Retype, exactly and with nothing added, the lines from the one showing "none -> orange 1x2 brick [360,165,468,218]" through the final line of the material. Omit pictures.

:: ENTRIES PROVIDED ::

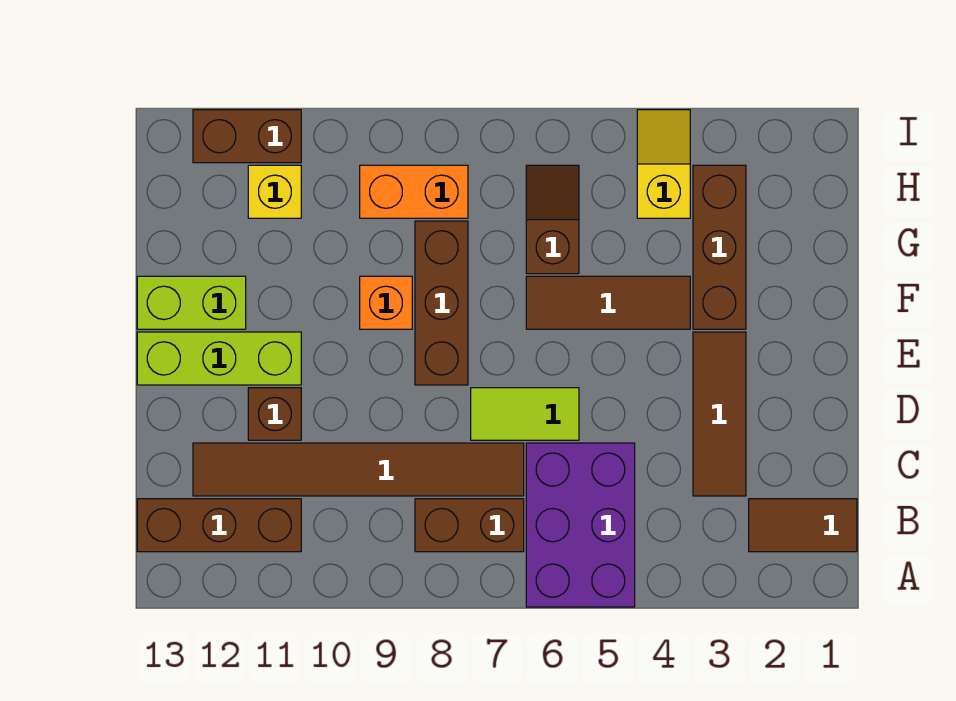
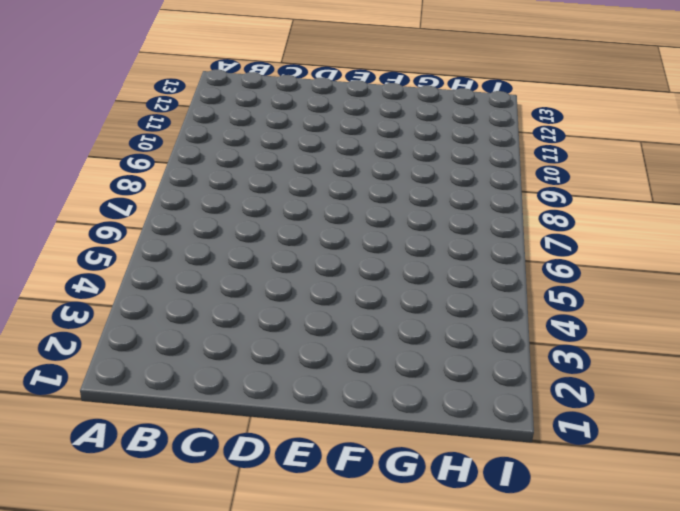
none -> purple 2x3 brick [526,443,635,607]
none -> brown 1x2 tile [749,499,857,552]
none -> brown 1x2 brick [415,499,524,552]

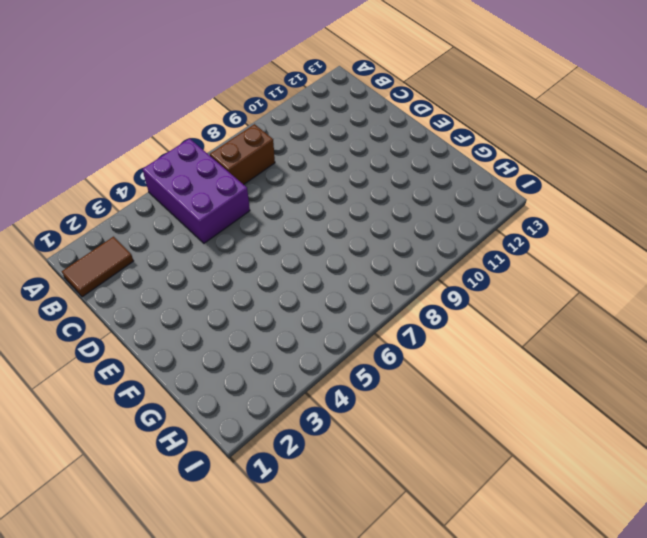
none -> brown 1x3 brick [137,499,301,552]
none -> brown 1x3 tile [693,332,746,496]
none -> brown 1x6 tile [193,443,524,496]

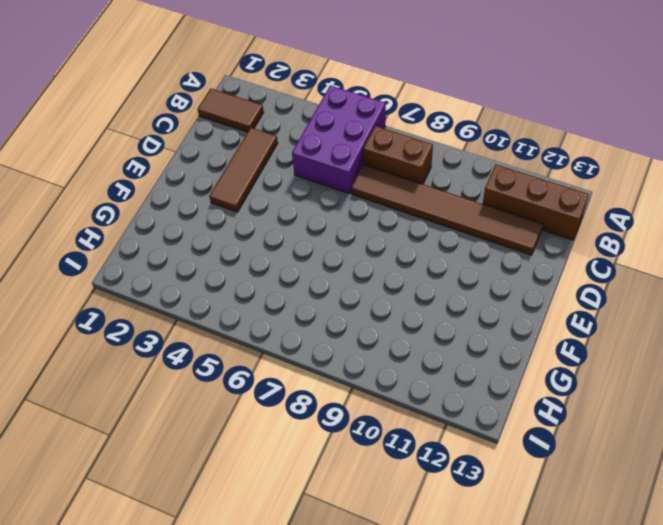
none -> lime 1x2 tile [471,388,579,440]
none -> brown 1x1 brick [248,388,301,440]
none -> brown 1x3 brick [415,221,468,385]

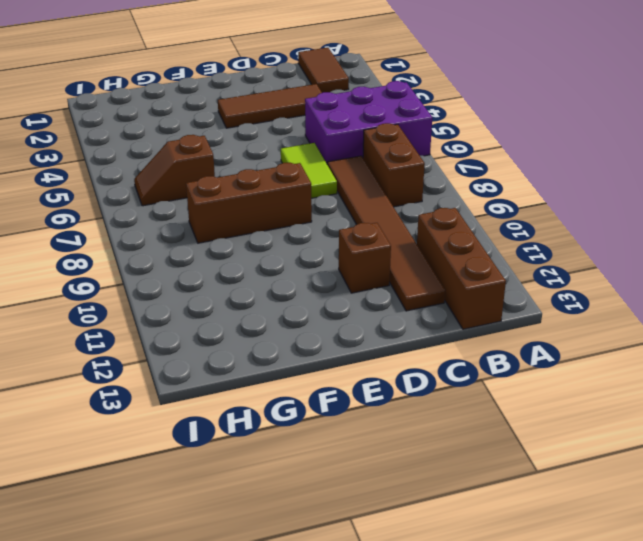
none -> lime 1x3 brick [137,332,301,385]
none -> brown 1x3 brick [693,165,746,329]
none -> brown 1x3 tile [526,276,690,329]

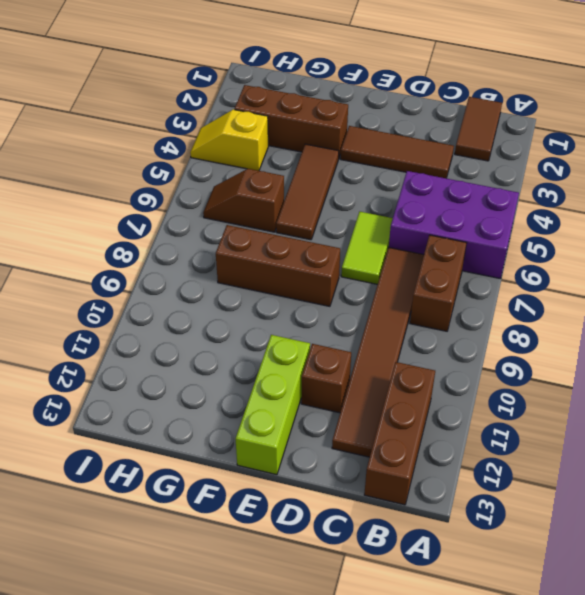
none -> orange 1x1 brick [360,276,412,329]
none -> lime 1x2 brick [137,276,246,329]
none -> orange 1x2 brick [360,165,468,218]

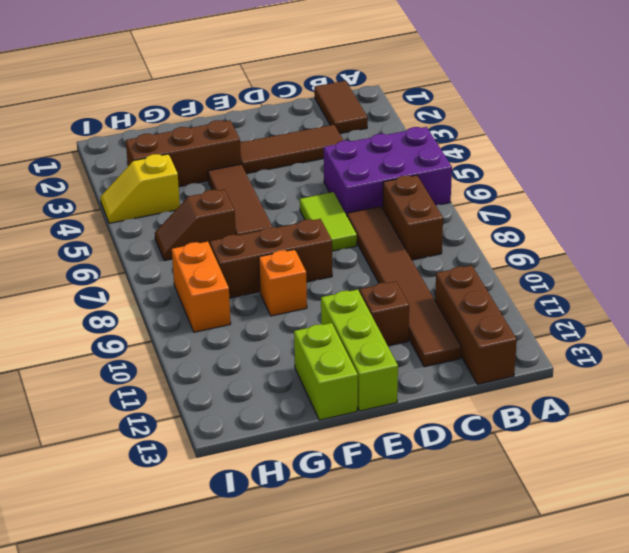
none -> yellow 1x1 brick [248,165,301,218]
none -> brown 1x2 brick [193,110,301,163]

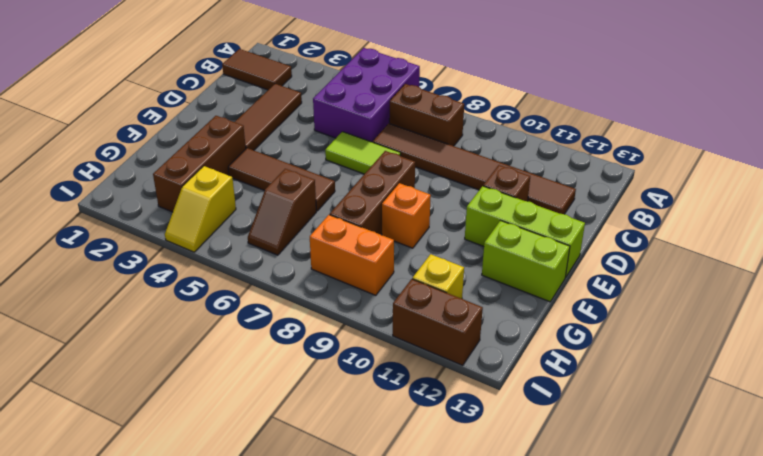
none -> brown 1x3 brick [137,499,301,552]

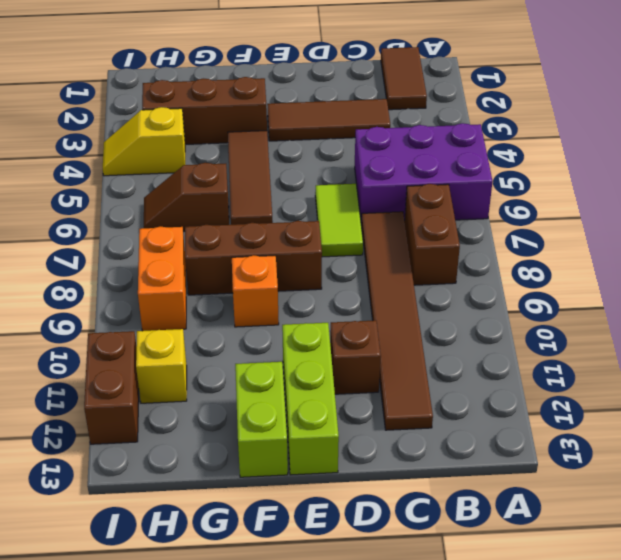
none -> brown 1x3 brick [137,499,301,552]

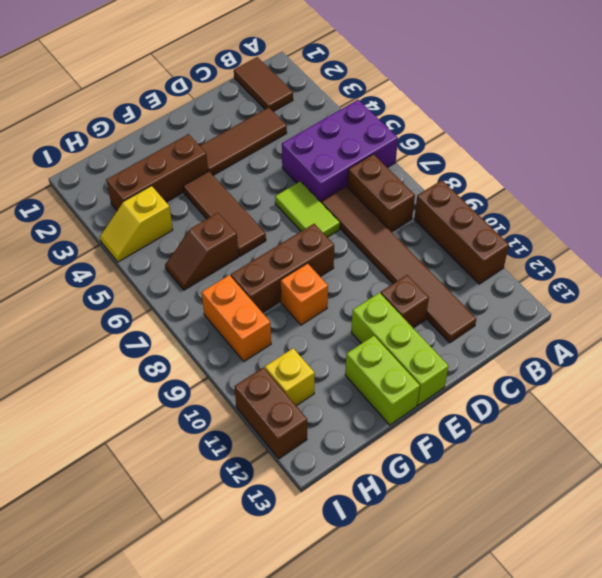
brown 1x3 brick [414,180,509,284] -> brown 1x3 brick moved to [137,499,301,552]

:::

_SOLUTION:_
none -> orange 1x2 brick [360,165,468,218]

none -> yellow 1x1 brick [248,165,301,218]
none -> brown 1x2 brick [193,110,301,163]

none -> brown 1x3 brick [137,499,301,552]

none -> brown 1x3 brick [137,499,301,552]

brown 1x3 brick [414,180,509,284] -> brown 1x3 brick moved to [137,499,301,552]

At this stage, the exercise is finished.